Your task: Copy out each line of the data below in which "JACK" appears.

Change detection outputs:
• • • •
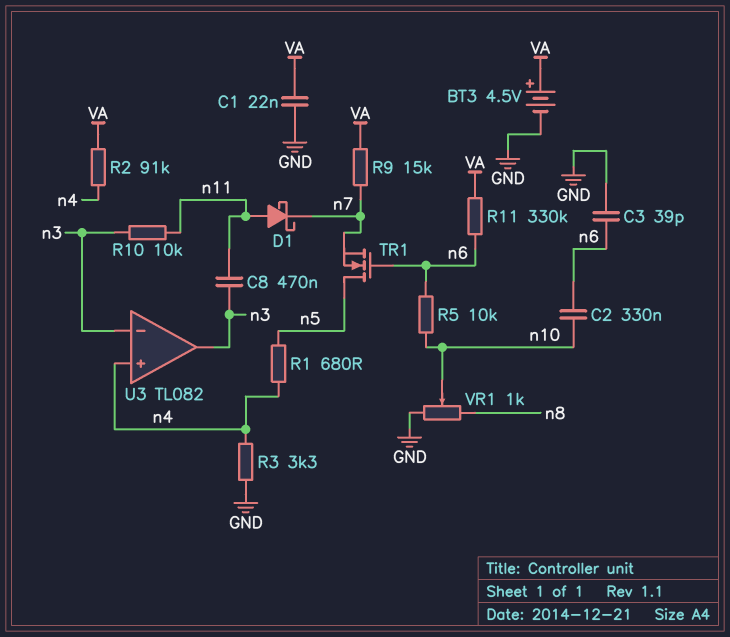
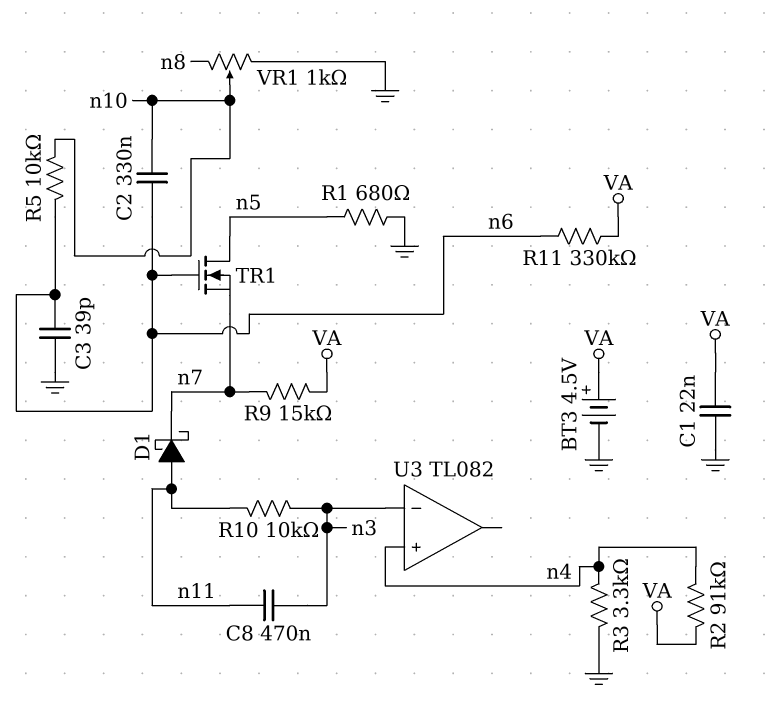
R1: 680 (n4, n5) -> 680 (GND, n5)
U3 pin out: n3 -> none

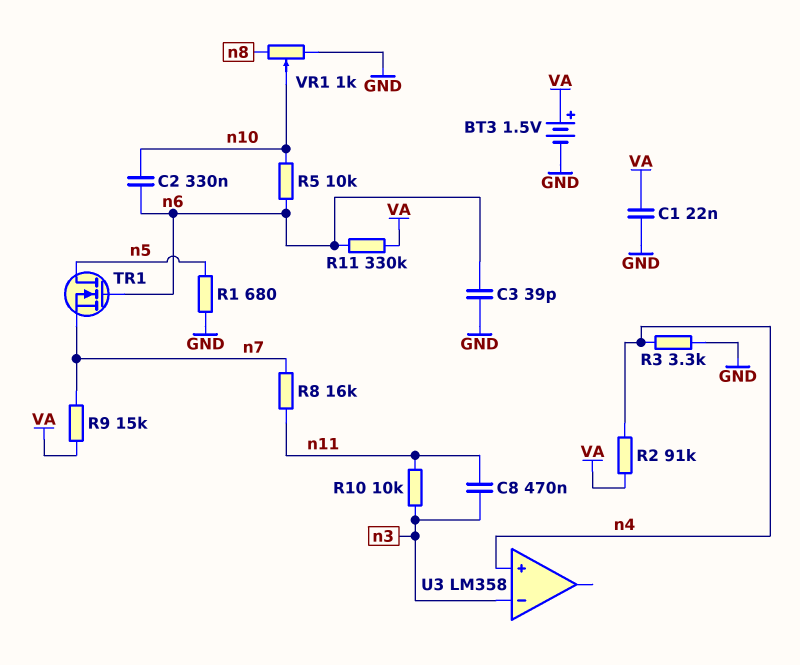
BT3: 4.5V (plus VA, minus GND) -> 1.5V (plus VA, minus GND)
D1: schottky (A n11, K n7) -> none
R8: none -> 16k (n7, n11)
U3: TL082 -> LM358

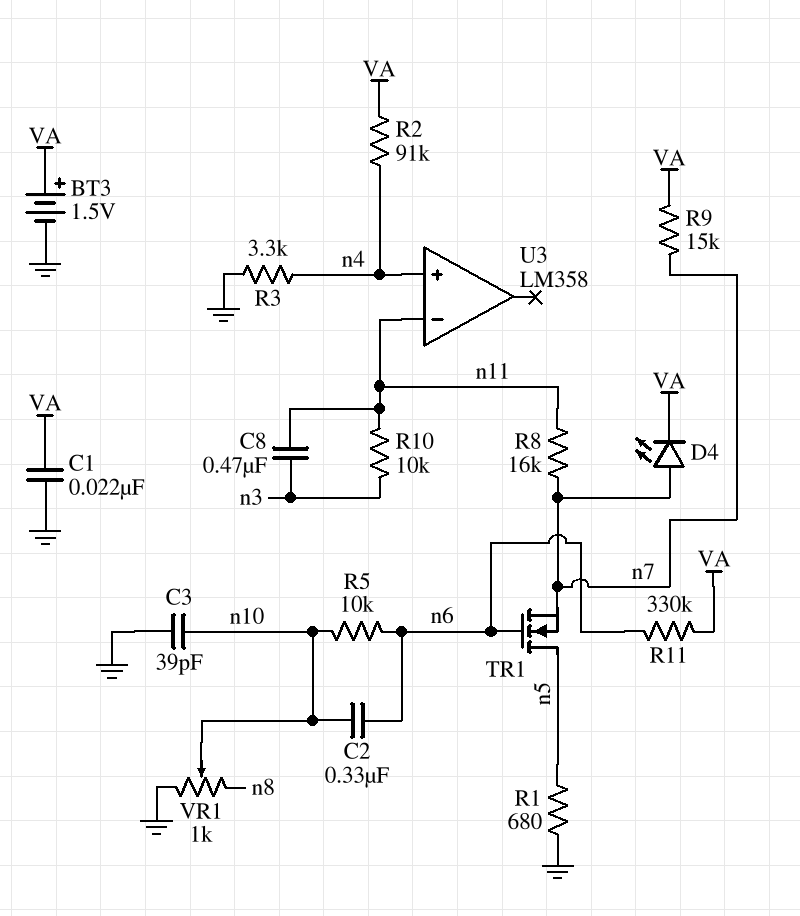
C3: 39pF (GND, n6) -> 39pF (GND, n10)
D4: none -> LED (A n7, K VA)
U3 pin in-: n3 -> n11

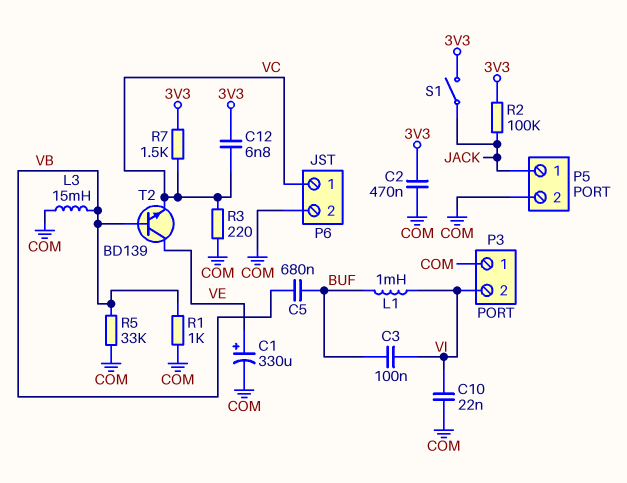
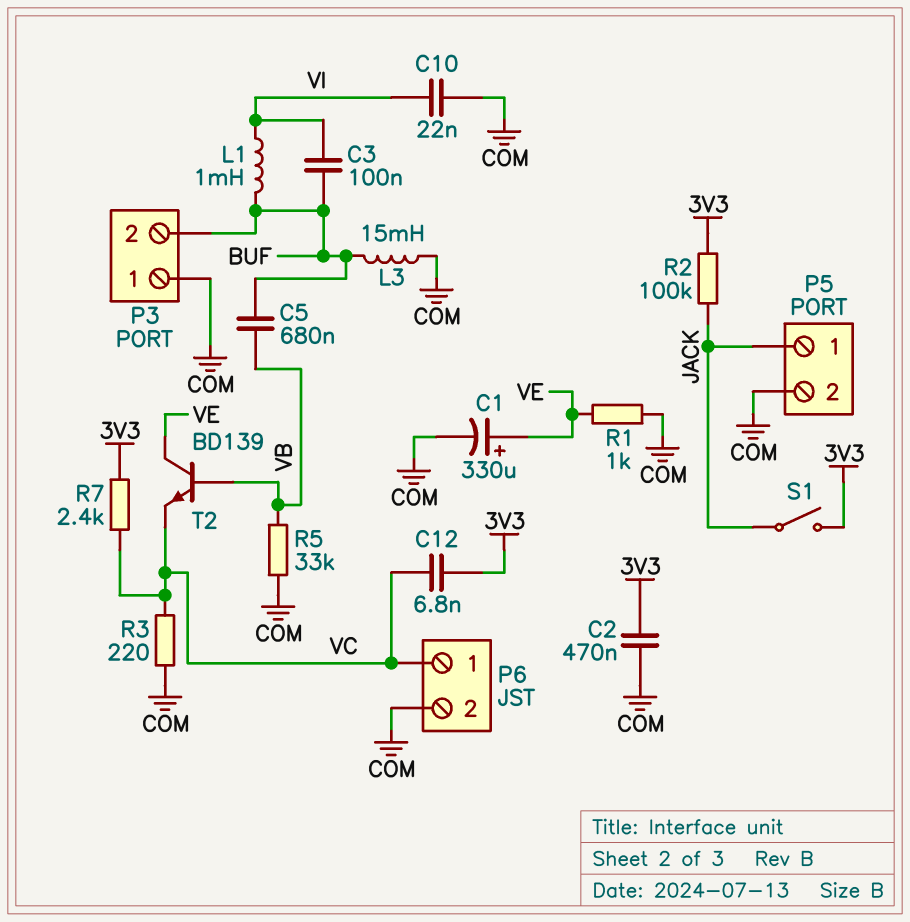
L3: 15mH (COM, VB) -> 15mH (BUF, COM)
P3 pin 2: VI -> BUF
R1: 1k (COM, VB) -> 1k (COM, VE)
R7: 1.5k (3V3, VC) -> 2.4k (3V3, VC)

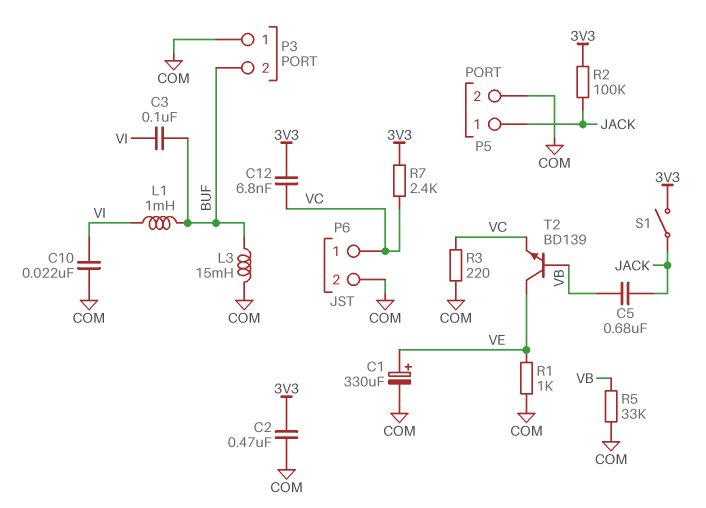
C5: 680nF (BUF, VB) -> 680nF (JACK, VB)

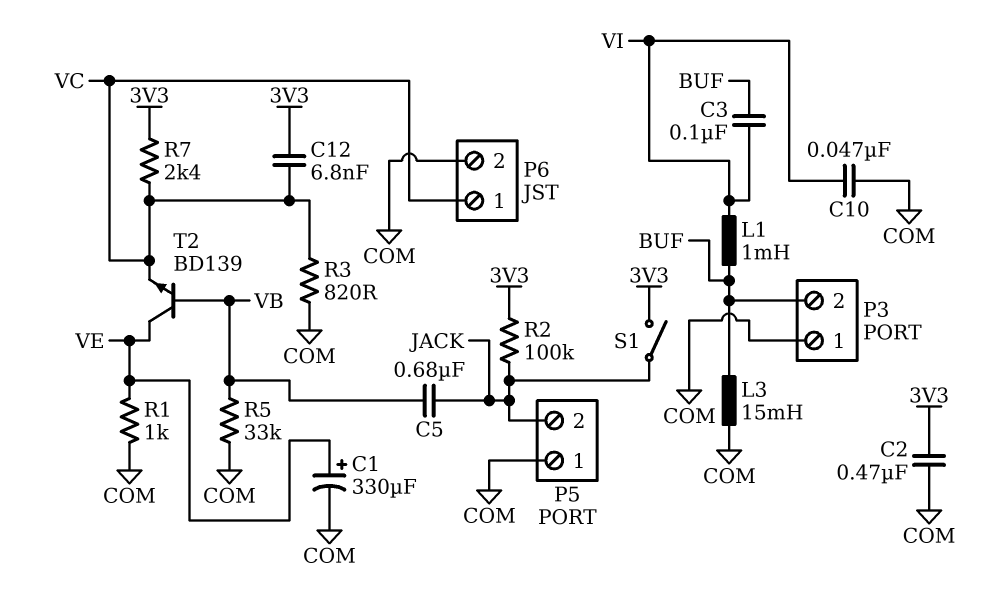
C10: 22nF (COM, VI) -> 47nF (COM, VI)
P5 pin 1: JACK -> COM
P5 pin 2: COM -> JACK
R3: 220 (COM, VC) -> 820 (COM, VC)

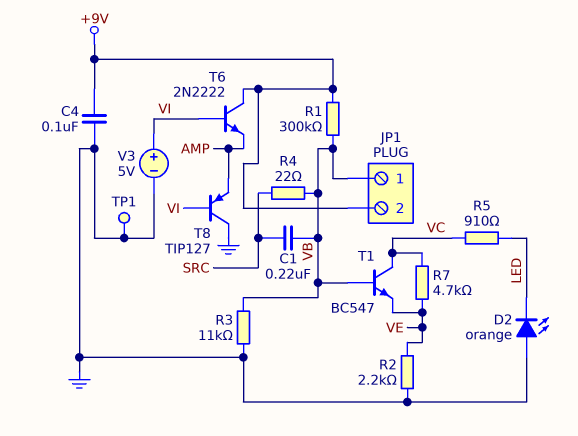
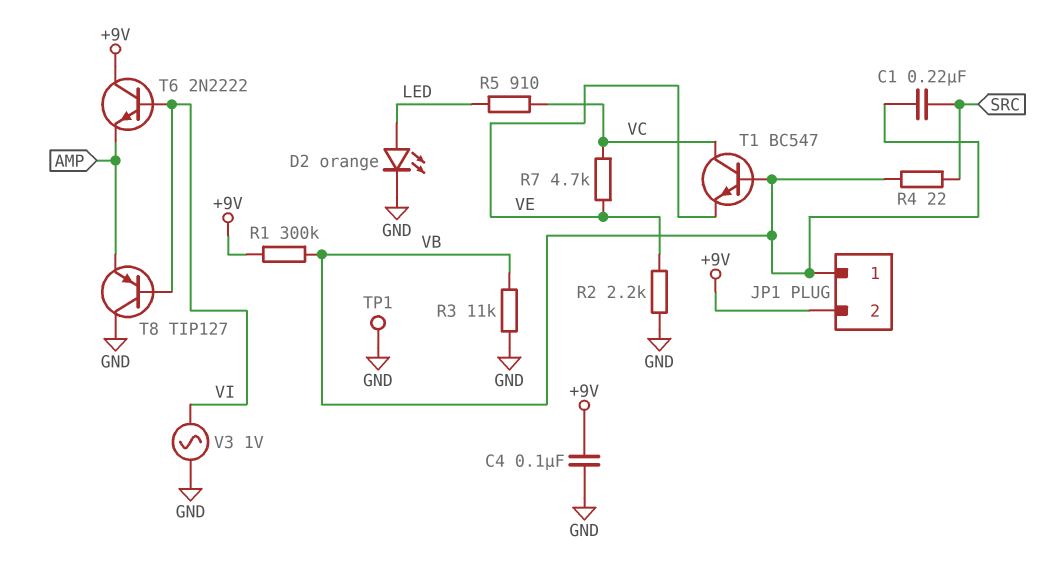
D2: LED orange (A GND, K LED) -> LED orange (A LED, K GND)
V3: 5V (plus VI, minus GND) -> AC 1V (GND, VI)

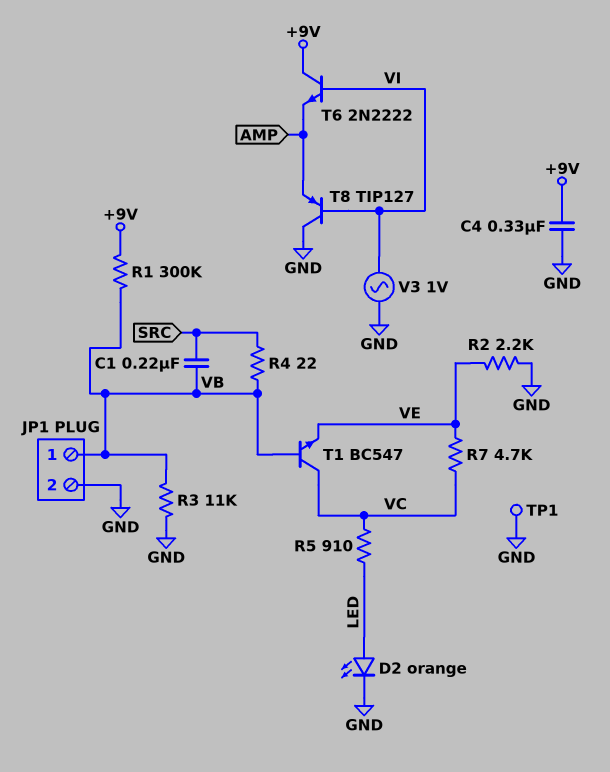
C4: 100nF (+9V, GND) -> 330nF (+9V, GND)
JP1 pin 2: +9V -> GND

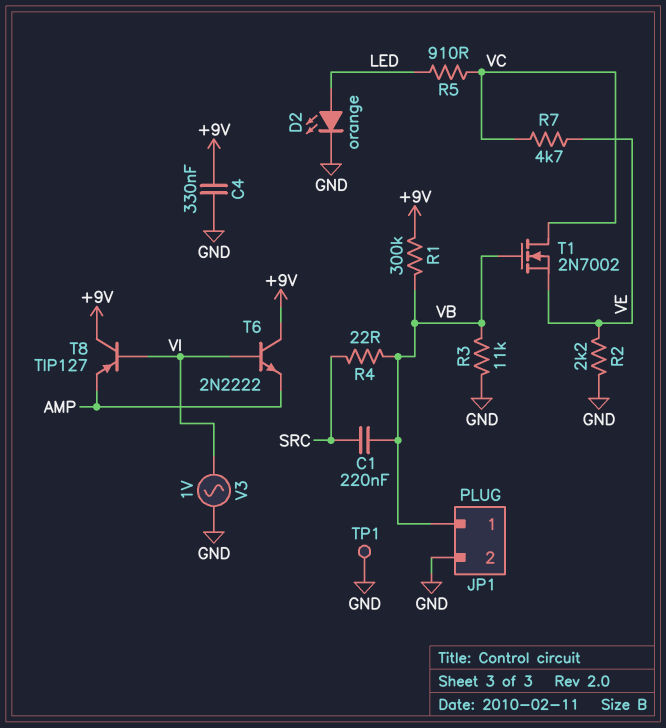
T1: NPN BC547 (B VB, C VC, E VE) -> NMOS 2N7002 (G VB, D VC, S VE)
T8: PNP TIP127 (B VI, C GND, E AMP) -> PNP TIP127 (B VI, C +9V, E AMP)

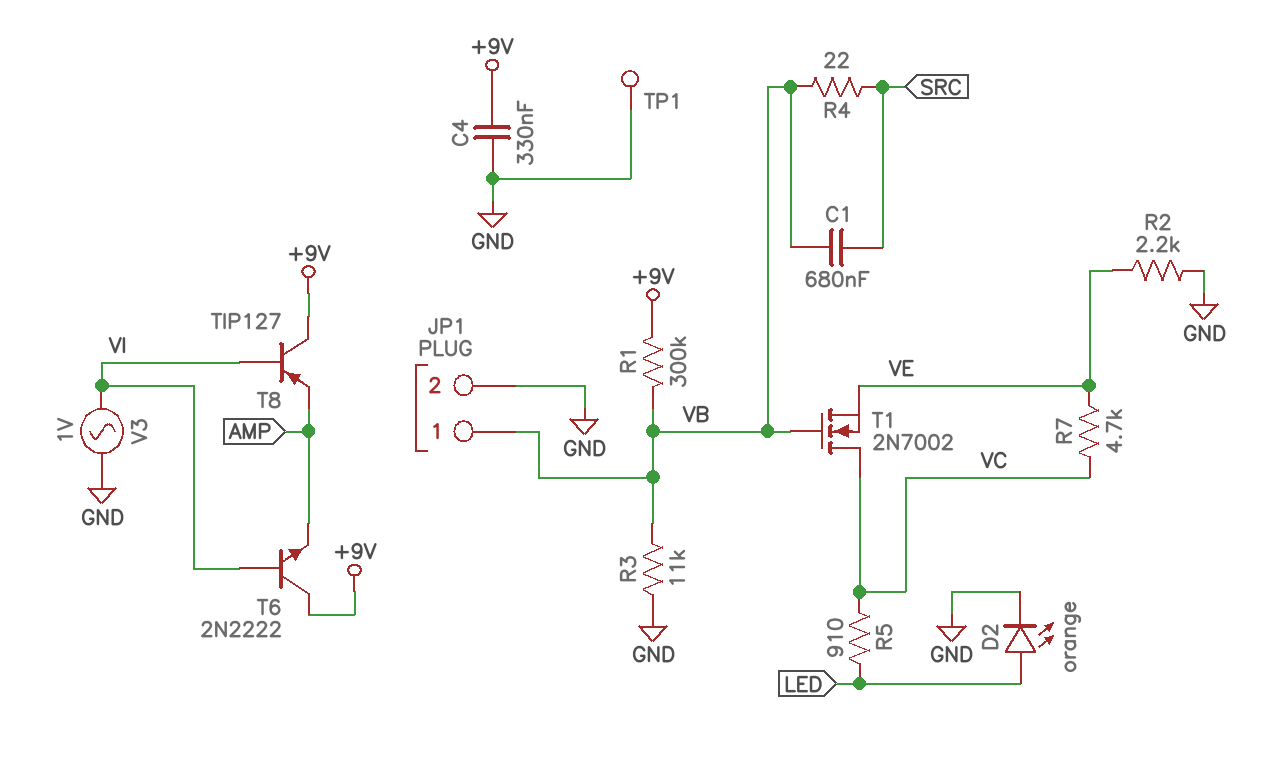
C1: 220nF (SRC, VB) -> 680nF (SRC, VB)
• • • •
Answer area:
C5: 680nF (BUF, VB) -> 680nF (JACK, VB)
P5 pin 1: JACK -> COM
P5 pin 2: COM -> JACK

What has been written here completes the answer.